• Records supplied
•••••
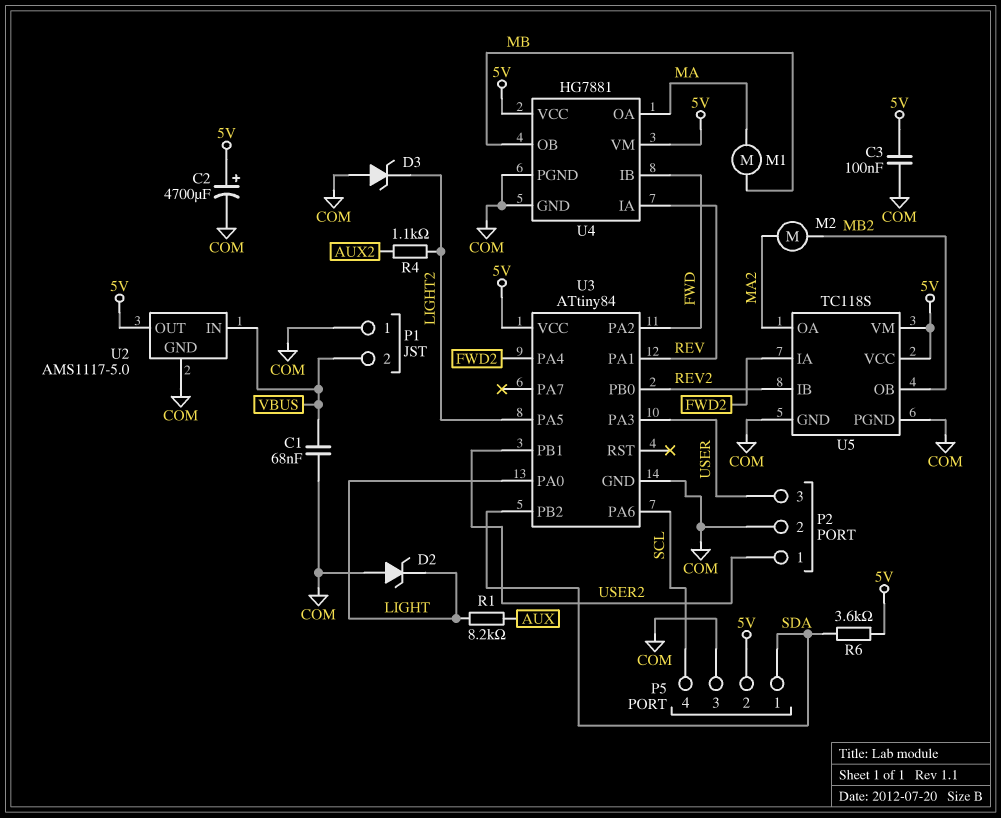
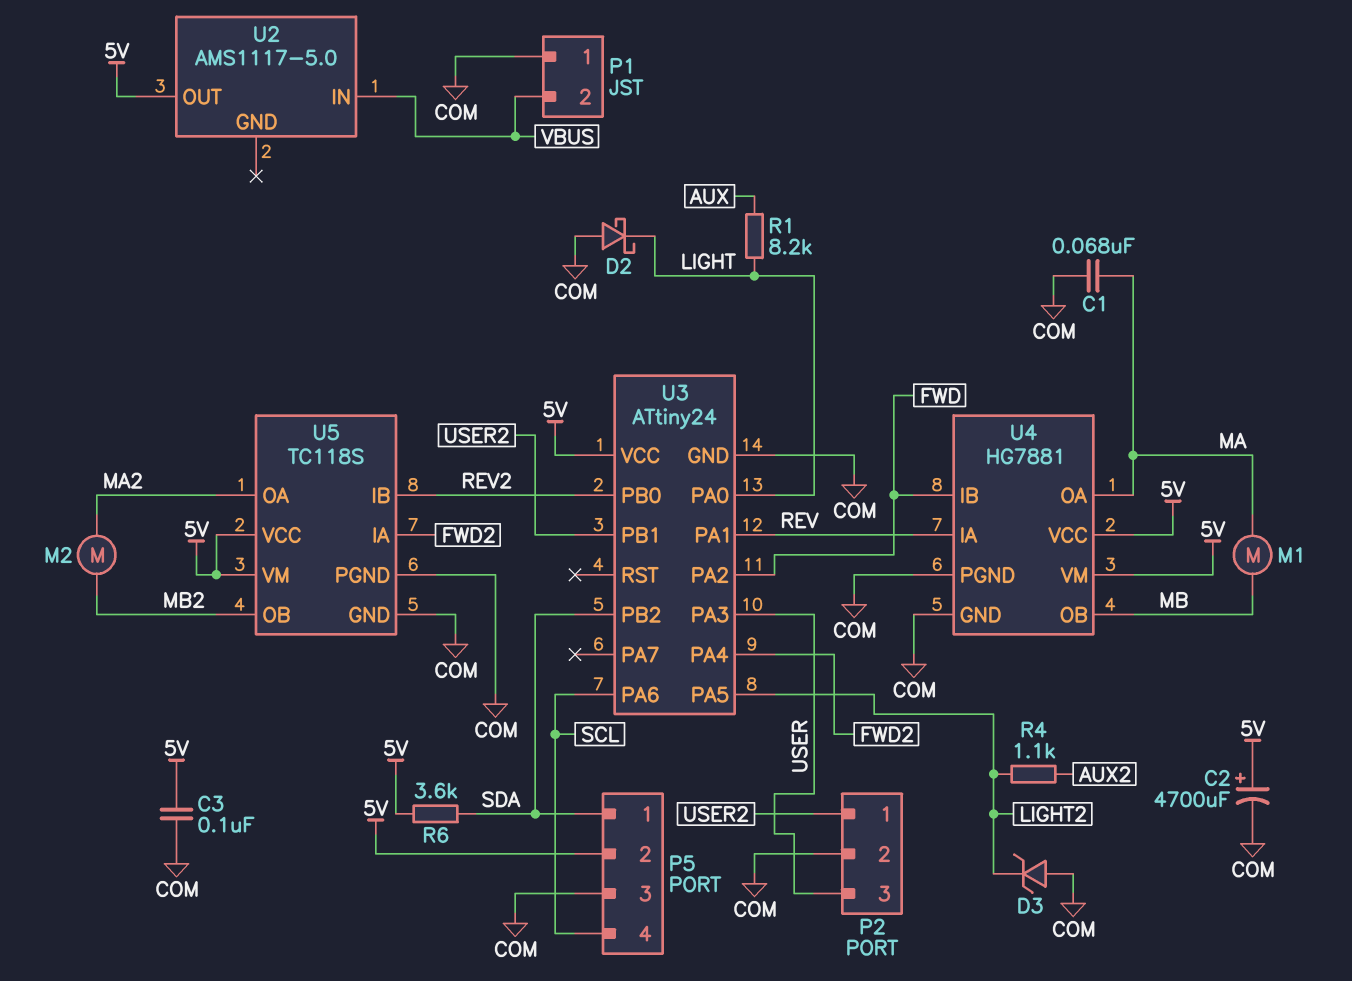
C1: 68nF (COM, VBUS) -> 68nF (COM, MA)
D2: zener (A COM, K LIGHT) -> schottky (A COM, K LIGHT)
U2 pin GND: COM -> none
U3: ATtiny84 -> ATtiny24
•••••
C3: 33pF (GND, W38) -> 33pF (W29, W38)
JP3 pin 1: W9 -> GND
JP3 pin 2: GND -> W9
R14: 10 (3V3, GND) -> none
•••••
Return only the lines between the one holding "C1: 68nF (COM, VBUS) -> 68nF (COM, MA)" and the one holding "U3: ATtiny84 -> ATtiny24", inclusive, exactly as they appear above.

• Output of the task
C1: 68nF (COM, VBUS) -> 68nF (COM, MA)
D2: zener (A COM, K LIGHT) -> schottky (A COM, K LIGHT)
U2 pin GND: COM -> none
U3: ATtiny84 -> ATtiny24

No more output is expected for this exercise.